▶ [DESCRIPTION OF THE TASK] In the listing, rewrite the part that opens with the line containing "Locate an element" and closes with the line containing "Find the location", changing "carton" to "box" and leaving everything else unchanged.

[Opening DATA EXTRACTS section]

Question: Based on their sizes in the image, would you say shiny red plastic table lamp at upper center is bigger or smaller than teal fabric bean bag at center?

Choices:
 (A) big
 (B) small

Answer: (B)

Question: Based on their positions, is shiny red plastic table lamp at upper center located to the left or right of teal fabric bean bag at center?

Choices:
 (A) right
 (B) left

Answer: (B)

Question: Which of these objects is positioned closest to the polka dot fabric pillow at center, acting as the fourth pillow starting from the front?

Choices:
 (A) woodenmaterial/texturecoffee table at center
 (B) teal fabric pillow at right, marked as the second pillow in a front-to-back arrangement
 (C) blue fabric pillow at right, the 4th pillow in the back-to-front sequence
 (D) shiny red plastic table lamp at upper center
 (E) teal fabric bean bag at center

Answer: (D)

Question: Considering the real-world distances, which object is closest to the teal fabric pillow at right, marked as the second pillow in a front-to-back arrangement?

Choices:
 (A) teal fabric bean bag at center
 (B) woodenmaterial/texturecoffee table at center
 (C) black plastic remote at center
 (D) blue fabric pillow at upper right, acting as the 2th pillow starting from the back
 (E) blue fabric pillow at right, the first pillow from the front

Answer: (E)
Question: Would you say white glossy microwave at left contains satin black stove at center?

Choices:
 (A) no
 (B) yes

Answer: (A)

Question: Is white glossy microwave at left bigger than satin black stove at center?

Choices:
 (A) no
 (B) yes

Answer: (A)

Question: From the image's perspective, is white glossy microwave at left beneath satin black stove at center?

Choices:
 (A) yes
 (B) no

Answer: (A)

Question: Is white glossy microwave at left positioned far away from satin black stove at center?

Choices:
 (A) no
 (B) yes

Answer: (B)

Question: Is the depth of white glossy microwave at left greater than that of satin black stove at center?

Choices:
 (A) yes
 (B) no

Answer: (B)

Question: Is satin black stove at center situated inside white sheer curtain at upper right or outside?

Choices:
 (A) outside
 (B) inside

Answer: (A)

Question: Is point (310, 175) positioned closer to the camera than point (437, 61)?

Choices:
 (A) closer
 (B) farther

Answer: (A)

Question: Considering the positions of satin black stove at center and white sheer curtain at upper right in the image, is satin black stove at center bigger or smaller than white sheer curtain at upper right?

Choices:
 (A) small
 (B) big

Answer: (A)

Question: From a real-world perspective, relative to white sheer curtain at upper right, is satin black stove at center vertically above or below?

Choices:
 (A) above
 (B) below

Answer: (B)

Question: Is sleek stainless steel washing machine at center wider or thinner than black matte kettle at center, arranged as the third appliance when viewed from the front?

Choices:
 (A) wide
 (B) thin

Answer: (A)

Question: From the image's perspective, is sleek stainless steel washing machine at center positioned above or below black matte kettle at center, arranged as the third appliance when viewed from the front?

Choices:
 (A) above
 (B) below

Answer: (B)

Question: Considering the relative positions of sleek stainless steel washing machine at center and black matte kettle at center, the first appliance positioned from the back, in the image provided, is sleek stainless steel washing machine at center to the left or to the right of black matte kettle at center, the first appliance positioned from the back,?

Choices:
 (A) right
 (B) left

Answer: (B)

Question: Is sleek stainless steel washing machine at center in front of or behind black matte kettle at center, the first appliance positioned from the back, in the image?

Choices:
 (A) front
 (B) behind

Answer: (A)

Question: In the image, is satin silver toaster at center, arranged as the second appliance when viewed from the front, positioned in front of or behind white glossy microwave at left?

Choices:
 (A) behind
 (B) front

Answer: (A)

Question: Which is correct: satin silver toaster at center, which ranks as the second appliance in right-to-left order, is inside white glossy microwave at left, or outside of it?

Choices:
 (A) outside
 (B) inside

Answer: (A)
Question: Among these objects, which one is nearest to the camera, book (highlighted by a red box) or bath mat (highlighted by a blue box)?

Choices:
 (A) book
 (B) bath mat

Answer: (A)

[Closing DATA EXTRACTS section]
[Opening DATA EXTRACTS section]

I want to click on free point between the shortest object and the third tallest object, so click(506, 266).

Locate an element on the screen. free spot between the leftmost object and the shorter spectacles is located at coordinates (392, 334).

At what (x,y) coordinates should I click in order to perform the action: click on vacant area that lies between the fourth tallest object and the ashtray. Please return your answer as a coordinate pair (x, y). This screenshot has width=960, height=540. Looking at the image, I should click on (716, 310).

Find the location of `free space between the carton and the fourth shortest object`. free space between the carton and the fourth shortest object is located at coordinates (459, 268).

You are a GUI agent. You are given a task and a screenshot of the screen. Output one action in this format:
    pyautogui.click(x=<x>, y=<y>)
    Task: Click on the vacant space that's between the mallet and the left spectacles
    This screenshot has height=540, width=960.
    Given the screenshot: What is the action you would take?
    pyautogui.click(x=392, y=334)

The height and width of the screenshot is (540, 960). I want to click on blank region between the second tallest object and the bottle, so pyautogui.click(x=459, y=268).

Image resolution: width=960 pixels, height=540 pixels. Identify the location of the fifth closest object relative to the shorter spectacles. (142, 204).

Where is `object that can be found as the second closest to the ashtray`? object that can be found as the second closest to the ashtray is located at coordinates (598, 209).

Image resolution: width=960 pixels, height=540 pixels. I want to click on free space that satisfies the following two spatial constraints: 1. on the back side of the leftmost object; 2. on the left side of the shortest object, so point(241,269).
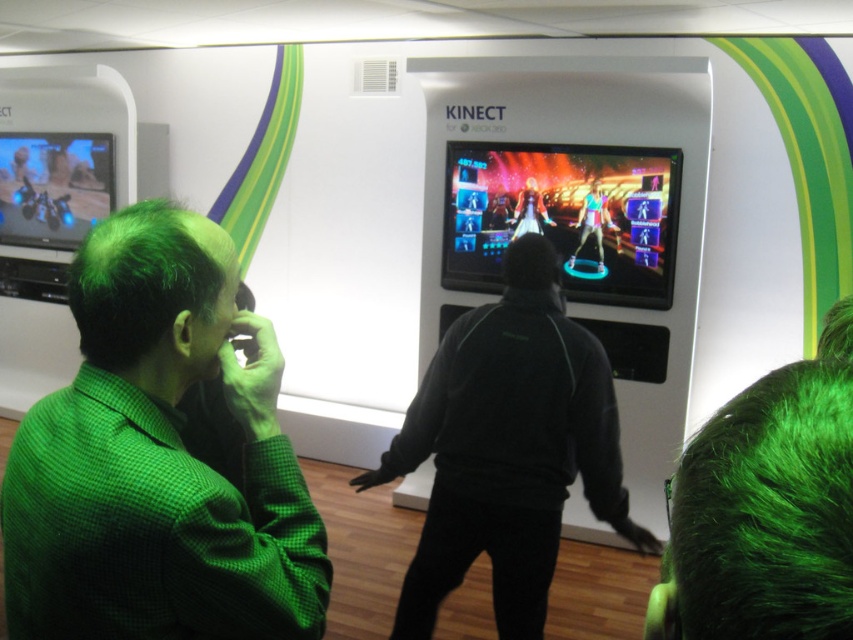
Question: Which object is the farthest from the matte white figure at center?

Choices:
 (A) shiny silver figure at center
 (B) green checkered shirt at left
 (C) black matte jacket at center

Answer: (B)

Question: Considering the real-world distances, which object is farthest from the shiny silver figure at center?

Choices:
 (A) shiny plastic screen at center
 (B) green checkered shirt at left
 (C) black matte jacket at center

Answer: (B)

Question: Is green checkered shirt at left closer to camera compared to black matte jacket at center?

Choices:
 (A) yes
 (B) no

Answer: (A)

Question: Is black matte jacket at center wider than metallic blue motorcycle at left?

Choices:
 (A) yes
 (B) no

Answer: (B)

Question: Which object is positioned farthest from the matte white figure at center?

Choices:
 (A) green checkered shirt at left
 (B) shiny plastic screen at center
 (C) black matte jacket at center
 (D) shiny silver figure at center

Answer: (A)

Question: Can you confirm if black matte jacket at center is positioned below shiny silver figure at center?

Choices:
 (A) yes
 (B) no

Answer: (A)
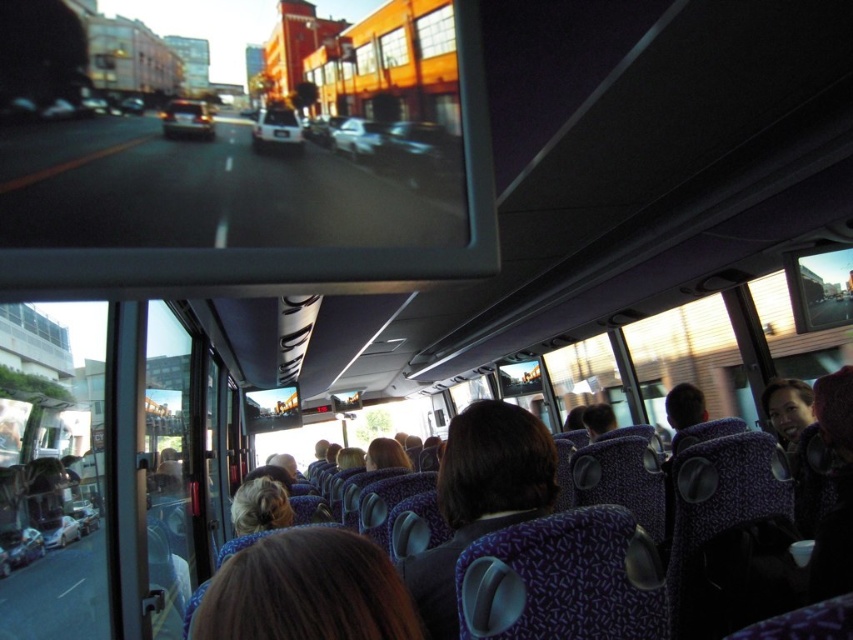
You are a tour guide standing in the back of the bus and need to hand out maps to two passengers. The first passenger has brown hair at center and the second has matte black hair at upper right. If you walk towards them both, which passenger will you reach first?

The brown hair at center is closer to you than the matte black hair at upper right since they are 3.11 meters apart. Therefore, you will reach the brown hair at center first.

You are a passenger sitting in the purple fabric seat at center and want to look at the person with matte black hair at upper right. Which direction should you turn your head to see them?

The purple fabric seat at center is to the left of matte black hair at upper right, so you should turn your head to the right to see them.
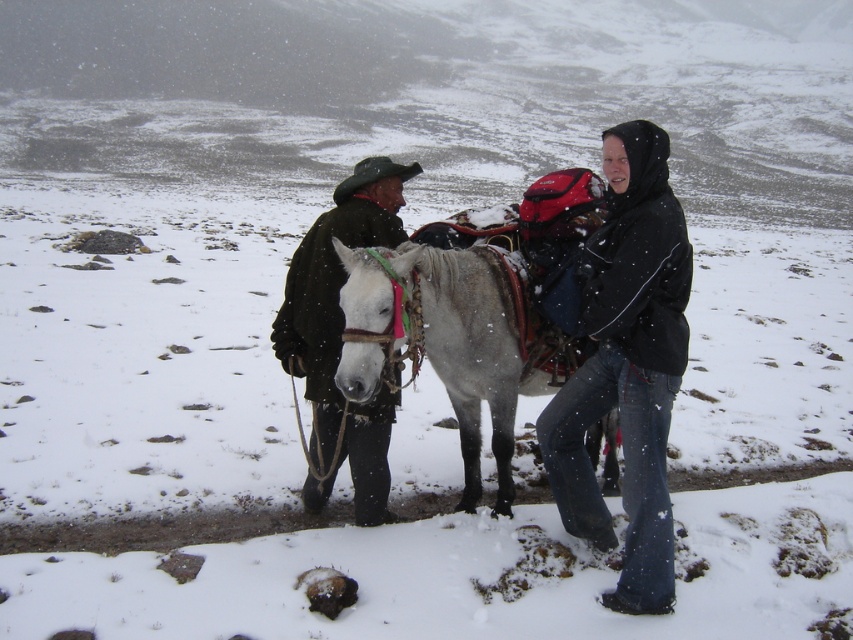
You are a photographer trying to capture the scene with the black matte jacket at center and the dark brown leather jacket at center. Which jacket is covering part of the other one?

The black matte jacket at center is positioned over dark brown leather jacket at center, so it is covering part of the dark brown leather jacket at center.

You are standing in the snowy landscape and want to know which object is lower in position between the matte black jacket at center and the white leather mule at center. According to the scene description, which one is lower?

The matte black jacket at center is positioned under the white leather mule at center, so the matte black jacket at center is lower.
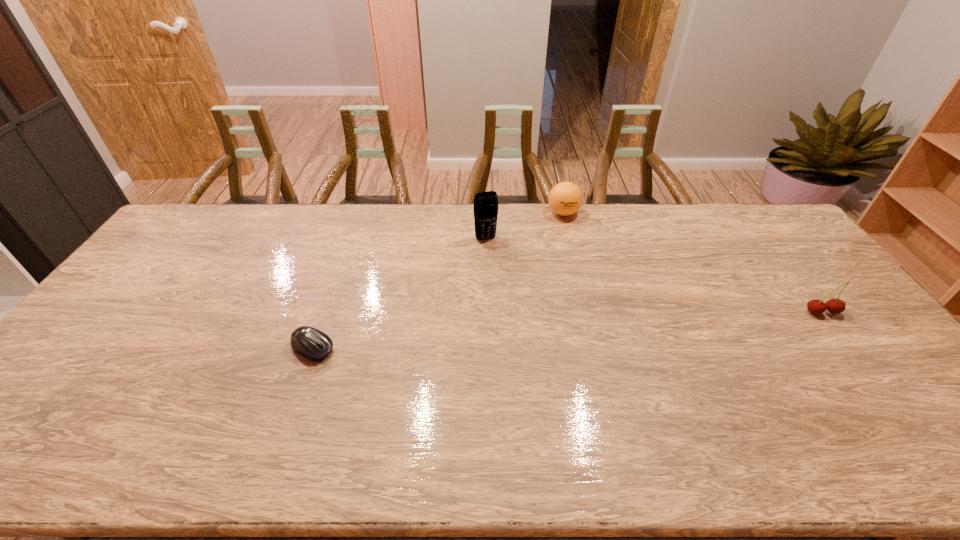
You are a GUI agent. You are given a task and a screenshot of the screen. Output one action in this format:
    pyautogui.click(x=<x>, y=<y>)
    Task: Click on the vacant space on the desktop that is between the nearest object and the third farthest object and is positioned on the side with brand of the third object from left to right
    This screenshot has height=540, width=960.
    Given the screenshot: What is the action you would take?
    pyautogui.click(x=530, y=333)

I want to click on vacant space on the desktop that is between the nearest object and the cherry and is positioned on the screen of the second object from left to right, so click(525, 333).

[Closing DATA EXTRACTS section]

▶ [EXERCISE RESULT]
Locate an element on the screen. free spot between the leftmost object and the shorter spectacles is located at coordinates (392, 334).

At what (x,y) coordinates should I click in order to perform the action: click on vacant area that lies between the fourth tallest object and the ashtray. Please return your answer as a coordinate pair (x, y). This screenshot has width=960, height=540. Looking at the image, I should click on (716, 310).

Find the location of `free space between the box and the fourth shortest object`. free space between the box and the fourth shortest object is located at coordinates (459, 268).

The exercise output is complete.